The answer must be every line of the data that holds the word "AGND".

##########

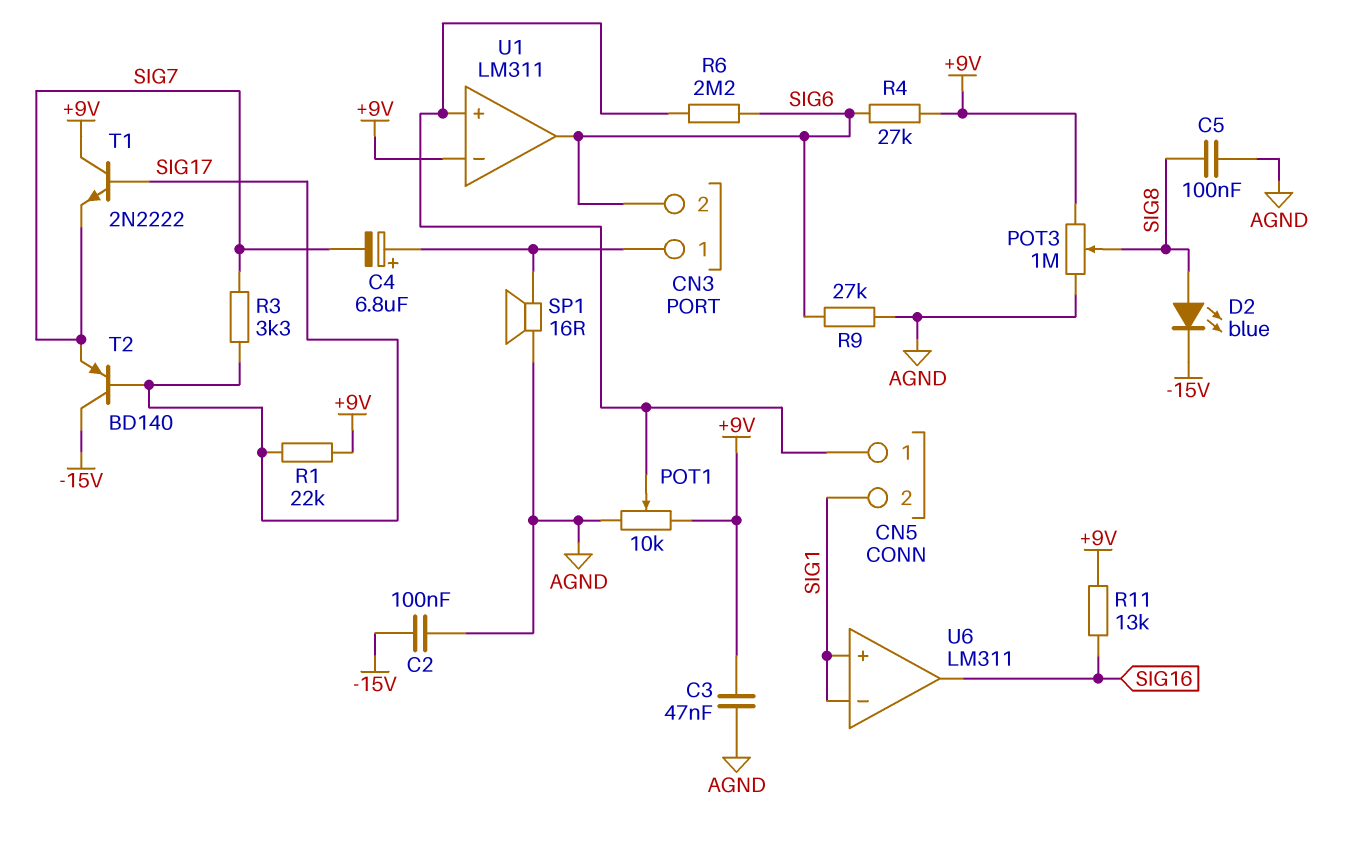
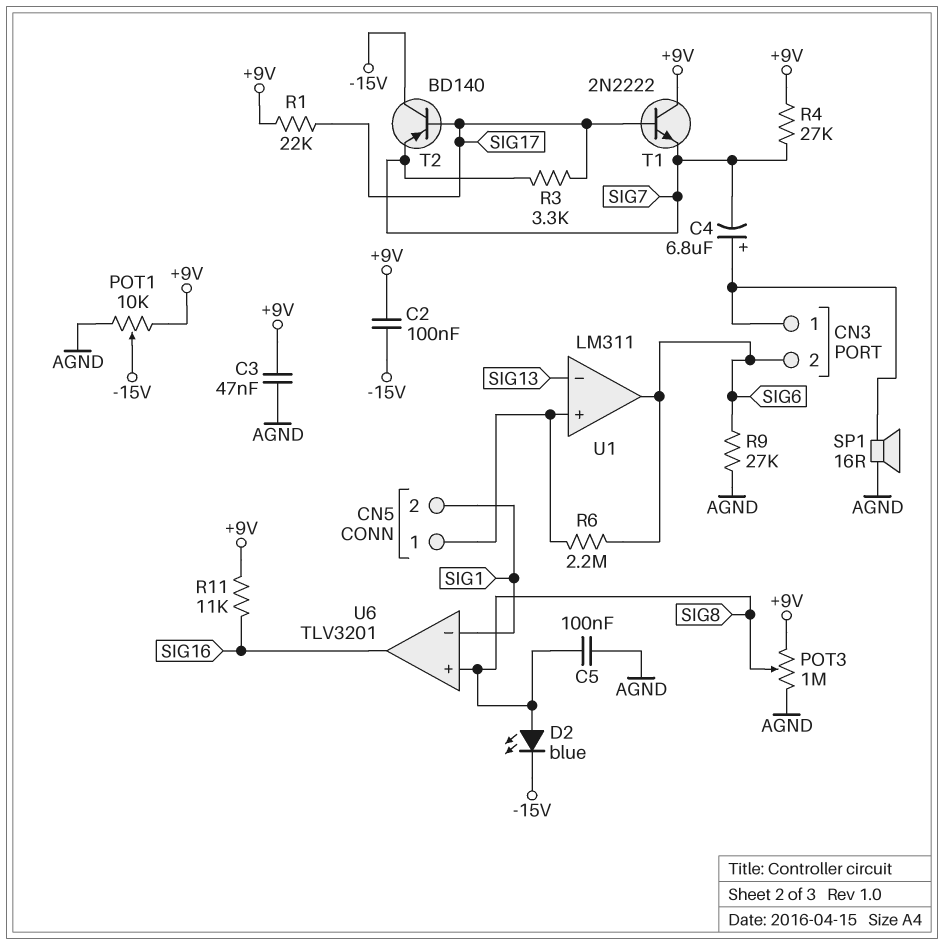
C2: 100nF (-15V, AGND) -> 100nF (+9V, -15V)
POT1: 10k (+9V, AGND, wiper CN5/1) -> 10k (+9V, AGND, wiper -15V)
R4: 27k (+9V, SIG6) -> 27k (+9V, SIG7)
R11: 13k (+9V, SIG16) -> 11k (+9V, SIG16)
U1 pin in-: +9V -> SIG13
U6: LM311 -> TLV3201
U6 pin in+: SIG1 -> SIG8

##########

Reply |
C2: 100nF (-15V, AGND) -> 100nF (+9V, -15V)
POT1: 10k (+9V, AGND, wiper CN5/1) -> 10k (+9V, AGND, wiper -15V)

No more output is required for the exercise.